»»

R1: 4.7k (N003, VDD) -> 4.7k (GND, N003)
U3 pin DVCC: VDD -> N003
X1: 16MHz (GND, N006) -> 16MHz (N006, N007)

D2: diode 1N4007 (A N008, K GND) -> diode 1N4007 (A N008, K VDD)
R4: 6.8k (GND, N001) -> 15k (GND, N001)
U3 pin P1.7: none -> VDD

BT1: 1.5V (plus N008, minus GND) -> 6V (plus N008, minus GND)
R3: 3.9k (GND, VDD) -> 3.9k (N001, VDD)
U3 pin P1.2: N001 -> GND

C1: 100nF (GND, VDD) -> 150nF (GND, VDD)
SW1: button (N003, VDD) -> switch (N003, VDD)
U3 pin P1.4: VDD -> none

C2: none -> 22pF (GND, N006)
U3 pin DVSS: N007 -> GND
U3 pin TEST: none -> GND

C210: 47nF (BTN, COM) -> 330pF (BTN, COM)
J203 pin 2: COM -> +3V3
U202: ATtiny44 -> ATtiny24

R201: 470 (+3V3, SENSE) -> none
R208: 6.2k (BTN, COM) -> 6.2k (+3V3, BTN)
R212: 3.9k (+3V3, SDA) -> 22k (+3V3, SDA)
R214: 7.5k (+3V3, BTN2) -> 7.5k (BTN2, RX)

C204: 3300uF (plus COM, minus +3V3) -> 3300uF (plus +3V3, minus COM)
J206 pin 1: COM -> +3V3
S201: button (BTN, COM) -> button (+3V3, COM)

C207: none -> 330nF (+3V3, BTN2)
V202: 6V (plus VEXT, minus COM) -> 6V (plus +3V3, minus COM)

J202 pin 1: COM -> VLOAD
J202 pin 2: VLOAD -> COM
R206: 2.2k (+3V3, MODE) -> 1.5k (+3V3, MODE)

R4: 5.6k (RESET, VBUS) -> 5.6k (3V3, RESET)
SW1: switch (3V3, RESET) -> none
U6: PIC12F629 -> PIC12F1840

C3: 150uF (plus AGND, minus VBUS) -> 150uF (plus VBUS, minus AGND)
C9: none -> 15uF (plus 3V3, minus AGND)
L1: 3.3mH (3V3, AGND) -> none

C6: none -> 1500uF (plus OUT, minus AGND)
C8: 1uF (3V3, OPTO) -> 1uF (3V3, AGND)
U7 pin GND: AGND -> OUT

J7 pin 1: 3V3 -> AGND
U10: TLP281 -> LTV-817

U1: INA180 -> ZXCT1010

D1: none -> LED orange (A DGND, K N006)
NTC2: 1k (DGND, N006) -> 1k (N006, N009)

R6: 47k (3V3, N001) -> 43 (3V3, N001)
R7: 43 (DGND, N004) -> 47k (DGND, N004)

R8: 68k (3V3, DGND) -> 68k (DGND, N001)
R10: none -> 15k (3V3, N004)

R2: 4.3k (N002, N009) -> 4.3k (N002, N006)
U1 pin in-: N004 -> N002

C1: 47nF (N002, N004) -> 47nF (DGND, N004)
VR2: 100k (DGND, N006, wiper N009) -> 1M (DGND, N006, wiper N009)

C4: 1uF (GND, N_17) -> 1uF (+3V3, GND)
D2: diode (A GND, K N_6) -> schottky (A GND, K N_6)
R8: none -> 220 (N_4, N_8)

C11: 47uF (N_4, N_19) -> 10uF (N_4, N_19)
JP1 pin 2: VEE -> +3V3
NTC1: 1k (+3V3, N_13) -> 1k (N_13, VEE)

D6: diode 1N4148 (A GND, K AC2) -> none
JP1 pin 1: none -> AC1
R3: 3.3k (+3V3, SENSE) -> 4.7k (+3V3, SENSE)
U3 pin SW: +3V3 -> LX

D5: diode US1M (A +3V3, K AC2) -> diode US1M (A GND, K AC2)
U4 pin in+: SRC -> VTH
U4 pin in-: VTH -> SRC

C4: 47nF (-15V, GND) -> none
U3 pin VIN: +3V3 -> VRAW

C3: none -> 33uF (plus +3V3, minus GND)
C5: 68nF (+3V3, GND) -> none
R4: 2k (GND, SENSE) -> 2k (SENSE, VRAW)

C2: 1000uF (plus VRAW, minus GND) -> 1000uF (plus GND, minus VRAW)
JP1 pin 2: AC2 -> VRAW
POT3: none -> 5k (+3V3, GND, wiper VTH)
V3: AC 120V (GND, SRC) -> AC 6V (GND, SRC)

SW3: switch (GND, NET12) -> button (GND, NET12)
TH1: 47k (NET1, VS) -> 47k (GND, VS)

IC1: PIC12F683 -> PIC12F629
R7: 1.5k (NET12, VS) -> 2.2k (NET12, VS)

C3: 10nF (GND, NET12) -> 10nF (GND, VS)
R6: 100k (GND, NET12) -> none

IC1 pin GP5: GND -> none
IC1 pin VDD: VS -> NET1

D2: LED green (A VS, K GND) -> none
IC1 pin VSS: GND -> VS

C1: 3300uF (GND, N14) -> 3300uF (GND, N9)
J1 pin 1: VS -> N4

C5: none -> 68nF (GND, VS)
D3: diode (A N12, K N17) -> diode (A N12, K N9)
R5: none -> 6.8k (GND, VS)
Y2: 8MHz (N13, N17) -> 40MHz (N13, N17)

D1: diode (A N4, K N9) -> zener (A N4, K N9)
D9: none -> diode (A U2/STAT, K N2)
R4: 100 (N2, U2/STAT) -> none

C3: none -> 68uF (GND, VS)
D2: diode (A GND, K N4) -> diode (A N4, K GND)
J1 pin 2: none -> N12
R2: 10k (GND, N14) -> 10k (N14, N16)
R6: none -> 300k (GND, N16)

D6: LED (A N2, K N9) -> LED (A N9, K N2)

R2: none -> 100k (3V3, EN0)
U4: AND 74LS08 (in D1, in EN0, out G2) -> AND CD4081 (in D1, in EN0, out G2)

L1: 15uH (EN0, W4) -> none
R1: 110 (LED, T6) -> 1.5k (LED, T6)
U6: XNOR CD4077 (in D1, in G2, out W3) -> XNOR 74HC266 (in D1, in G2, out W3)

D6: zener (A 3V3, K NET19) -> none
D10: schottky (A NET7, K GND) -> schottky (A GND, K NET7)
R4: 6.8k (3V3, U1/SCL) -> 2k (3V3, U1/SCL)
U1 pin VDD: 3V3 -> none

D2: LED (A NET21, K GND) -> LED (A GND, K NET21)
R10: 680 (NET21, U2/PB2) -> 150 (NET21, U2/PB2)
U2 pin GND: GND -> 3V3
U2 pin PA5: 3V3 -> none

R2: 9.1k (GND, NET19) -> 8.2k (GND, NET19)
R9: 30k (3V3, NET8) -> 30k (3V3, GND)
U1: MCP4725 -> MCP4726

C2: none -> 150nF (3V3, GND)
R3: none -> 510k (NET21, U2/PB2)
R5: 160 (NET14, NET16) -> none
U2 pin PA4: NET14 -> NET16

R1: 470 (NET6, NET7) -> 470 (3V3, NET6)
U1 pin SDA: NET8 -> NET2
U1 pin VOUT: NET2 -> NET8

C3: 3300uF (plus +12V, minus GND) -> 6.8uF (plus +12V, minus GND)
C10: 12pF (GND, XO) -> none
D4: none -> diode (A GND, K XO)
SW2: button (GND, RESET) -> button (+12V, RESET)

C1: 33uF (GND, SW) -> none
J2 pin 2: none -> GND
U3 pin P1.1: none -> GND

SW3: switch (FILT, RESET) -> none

««

ACTIVITY -
Wherever the string "VLOAD" appears in the data above, copy the line it sits in.

TASK RESPONSE -
J202 pin 1: COM -> VLOAD
J202 pin 2: VLOAD -> COM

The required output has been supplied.